*TASK INPUT:*

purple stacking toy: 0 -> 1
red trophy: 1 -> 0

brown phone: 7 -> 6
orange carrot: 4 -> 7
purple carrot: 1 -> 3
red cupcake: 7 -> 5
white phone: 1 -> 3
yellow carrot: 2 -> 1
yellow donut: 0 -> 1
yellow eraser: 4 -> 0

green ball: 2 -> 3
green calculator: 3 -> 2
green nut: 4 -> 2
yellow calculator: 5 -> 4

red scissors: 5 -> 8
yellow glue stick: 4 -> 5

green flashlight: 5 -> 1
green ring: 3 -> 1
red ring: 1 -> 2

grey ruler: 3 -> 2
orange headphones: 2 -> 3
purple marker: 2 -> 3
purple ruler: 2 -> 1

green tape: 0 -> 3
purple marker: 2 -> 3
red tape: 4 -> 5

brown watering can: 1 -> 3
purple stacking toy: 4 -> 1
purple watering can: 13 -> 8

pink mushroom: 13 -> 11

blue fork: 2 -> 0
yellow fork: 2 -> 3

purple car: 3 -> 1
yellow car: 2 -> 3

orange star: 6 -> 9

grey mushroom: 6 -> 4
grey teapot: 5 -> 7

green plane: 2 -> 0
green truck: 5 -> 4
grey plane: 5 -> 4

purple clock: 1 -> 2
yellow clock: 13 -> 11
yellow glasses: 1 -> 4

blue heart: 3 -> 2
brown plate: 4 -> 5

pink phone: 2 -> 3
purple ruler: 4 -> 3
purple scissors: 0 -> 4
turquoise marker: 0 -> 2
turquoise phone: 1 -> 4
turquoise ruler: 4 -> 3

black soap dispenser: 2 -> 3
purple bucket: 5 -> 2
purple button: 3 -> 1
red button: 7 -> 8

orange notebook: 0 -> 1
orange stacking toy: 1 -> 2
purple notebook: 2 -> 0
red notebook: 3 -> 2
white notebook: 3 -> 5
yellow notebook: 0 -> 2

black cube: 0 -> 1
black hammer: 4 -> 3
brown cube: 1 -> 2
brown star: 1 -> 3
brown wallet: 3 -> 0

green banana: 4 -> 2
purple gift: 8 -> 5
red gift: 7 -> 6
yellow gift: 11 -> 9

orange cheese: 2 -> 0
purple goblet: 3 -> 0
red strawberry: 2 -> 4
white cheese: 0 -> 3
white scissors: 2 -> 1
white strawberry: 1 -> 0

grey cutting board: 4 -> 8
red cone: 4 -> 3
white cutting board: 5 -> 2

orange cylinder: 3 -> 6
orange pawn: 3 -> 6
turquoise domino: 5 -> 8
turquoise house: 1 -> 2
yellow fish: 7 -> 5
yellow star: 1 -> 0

*WHAT IS BEING ASKED:* Would you repeat the lines from the one containing "purple watering can: 13 -> 8" through the end of the data, exactly, with nothing before or after them?

*EXPECTED OUTPUT:*
purple watering can: 13 -> 8

pink mushroom: 13 -> 11

blue fork: 2 -> 0
yellow fork: 2 -> 3

purple car: 3 -> 1
yellow car: 2 -> 3

orange star: 6 -> 9

grey mushroom: 6 -> 4
grey teapot: 5 -> 7

green plane: 2 -> 0
green truck: 5 -> 4
grey plane: 5 -> 4

purple clock: 1 -> 2
yellow clock: 13 -> 11
yellow glasses: 1 -> 4

blue heart: 3 -> 2
brown plate: 4 -> 5

pink phone: 2 -> 3
purple ruler: 4 -> 3
purple scissors: 0 -> 4
turquoise marker: 0 -> 2
turquoise phone: 1 -> 4
turquoise ruler: 4 -> 3

black soap dispenser: 2 -> 3
purple bucket: 5 -> 2
purple button: 3 -> 1
red button: 7 -> 8

orange notebook: 0 -> 1
orange stacking toy: 1 -> 2
purple notebook: 2 -> 0
red notebook: 3 -> 2
white notebook: 3 -> 5
yellow notebook: 0 -> 2

black cube: 0 -> 1
black hammer: 4 -> 3
brown cube: 1 -> 2
brown star: 1 -> 3
brown wallet: 3 -> 0

green banana: 4 -> 2
purple gift: 8 -> 5
red gift: 7 -> 6
yellow gift: 11 -> 9

orange cheese: 2 -> 0
purple goblet: 3 -> 0
red strawberry: 2 -> 4
white cheese: 0 -> 3
white scissors: 2 -> 1
white strawberry: 1 -> 0

grey cutting board: 4 -> 8
red cone: 4 -> 3
white cutting board: 5 -> 2

orange cylinder: 3 -> 6
orange pawn: 3 -> 6
turquoise domino: 5 -> 8
turquoise house: 1 -> 2
yellow fish: 7 -> 5
yellow star: 1 -> 0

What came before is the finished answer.